The line containing "brown rocket [322,324,389,405]" and all lines following it in the listing below are to be reproduced exactly, with no other lines.

━━━ DATA FOR REVIEW

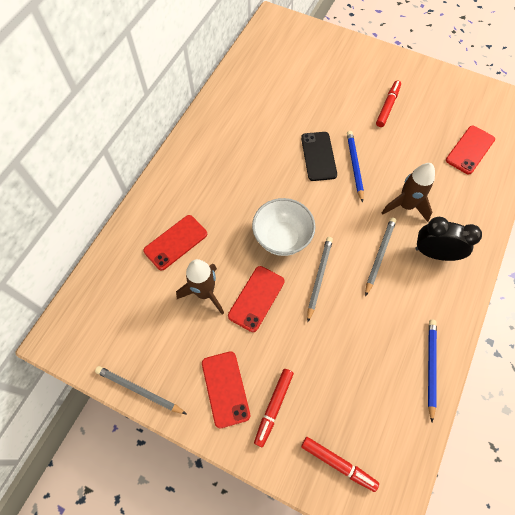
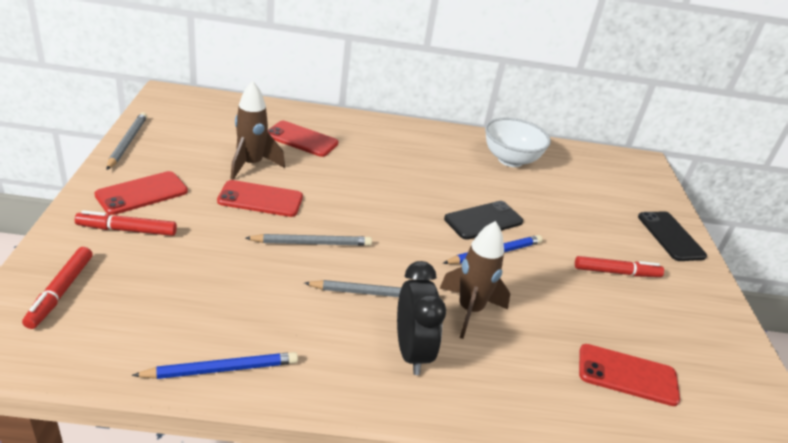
camera: 60 degrees right, 30 degrees down
white bowl [252,198,315,256] -> white bowl moved to [485,118,551,167]
none -> black phone [638,211,707,261]

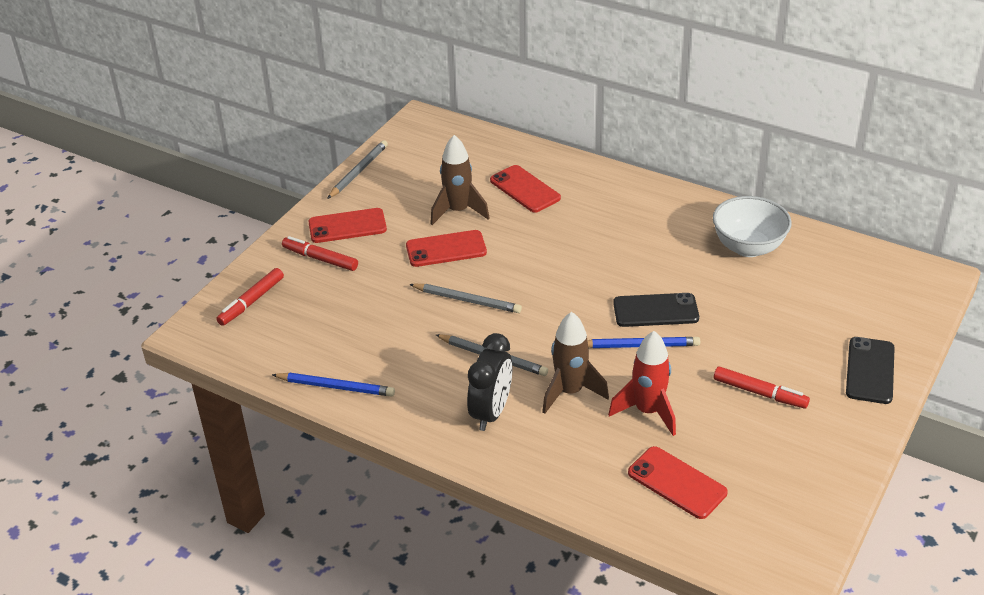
camera: 35 degrees right, 5 degrees up
red phone [217,180,303,217] -> red phone turned 45 degrees counterclockwise [406,230,487,267]
none -> red rocket [608,331,676,436]

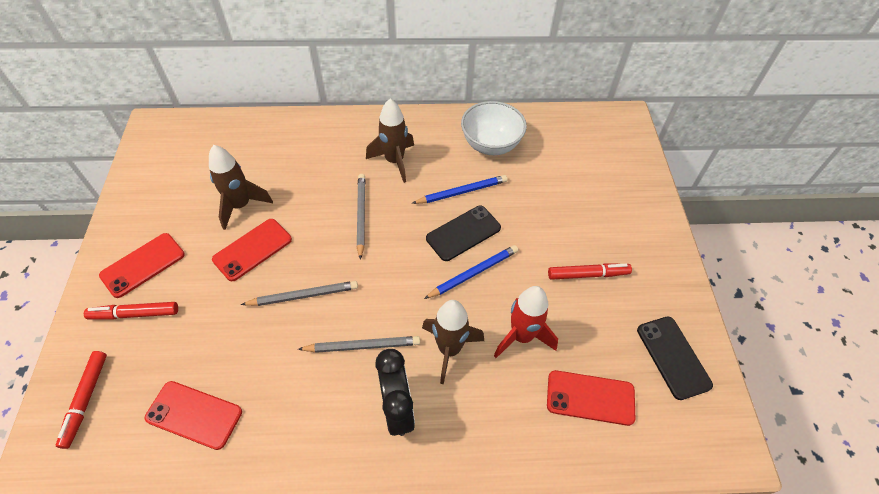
camera: 35 degrees left, 15 degrees up
blue pencil [272,373,395,397] -> blue pencil moved to [412,175,508,204]
grey pencil [327,140,388,199] -> grey pencil moved to [357,174,365,260]
red phone [490,165,561,213] -> red phone moved to [145,381,242,450]
black phone [846,337,895,404] -> black phone moved to [637,317,713,400]
none -> brown rocket [366,99,414,183]

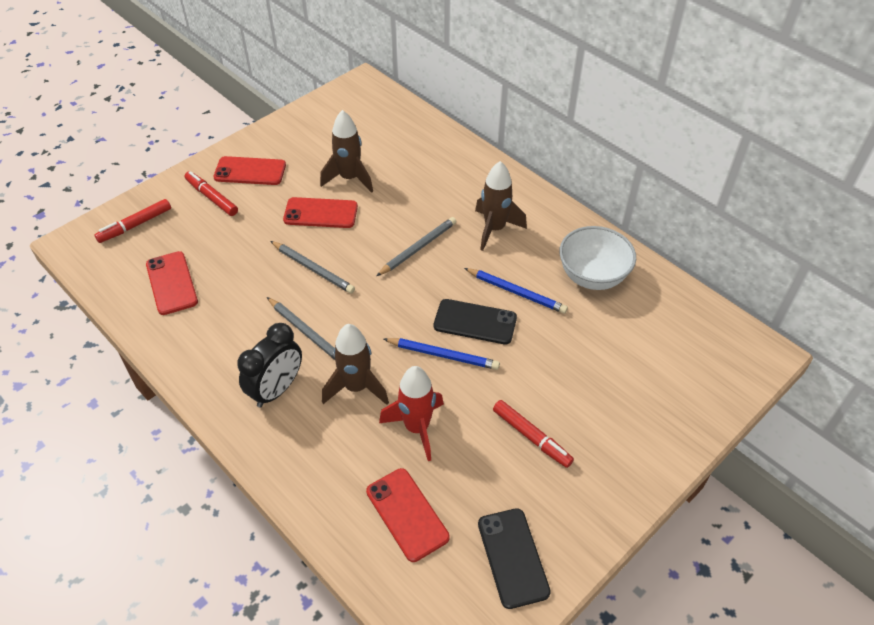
camera: 50 degrees right, 5 degrees down
black phone [637,317,713,400] -> black phone turned 45 degrees counterclockwise [478,508,551,609]

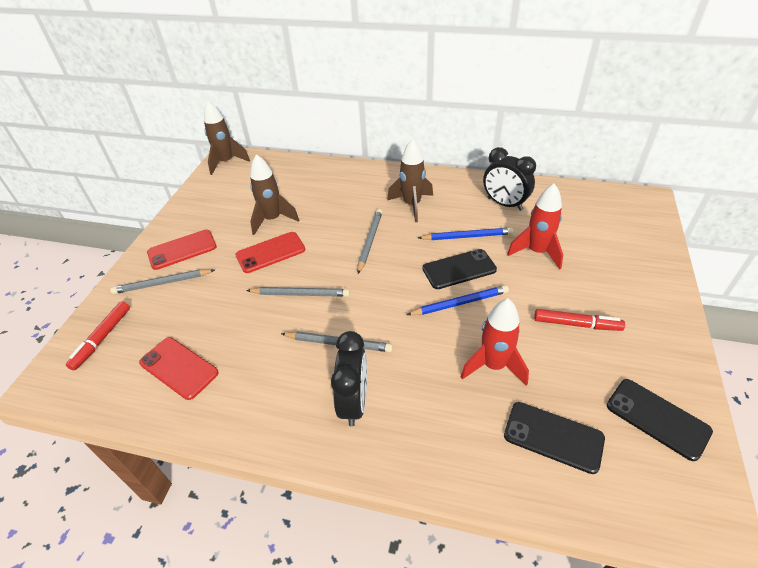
camera: 30 degrees left, 5 degrees down
red marker [185,171,238,216] -> grey pencil [111,269,215,294]
brown rocket [322,324,389,405] -> brown rocket moved to [204,101,250,175]
red phone [366,468,450,562] -> black phone [504,402,605,474]
white bowl [559,226,636,290] -> black clock [483,147,536,211]
none -> red rocket [507,183,563,270]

━━━━━━

REPLY TO THE EXERCISE:
brown rocket [322,324,389,405] -> brown rocket moved to [204,101,250,175]
red phone [366,468,450,562] -> black phone [504,402,605,474]
white bowl [559,226,636,290] -> black clock [483,147,536,211]
none -> red rocket [507,183,563,270]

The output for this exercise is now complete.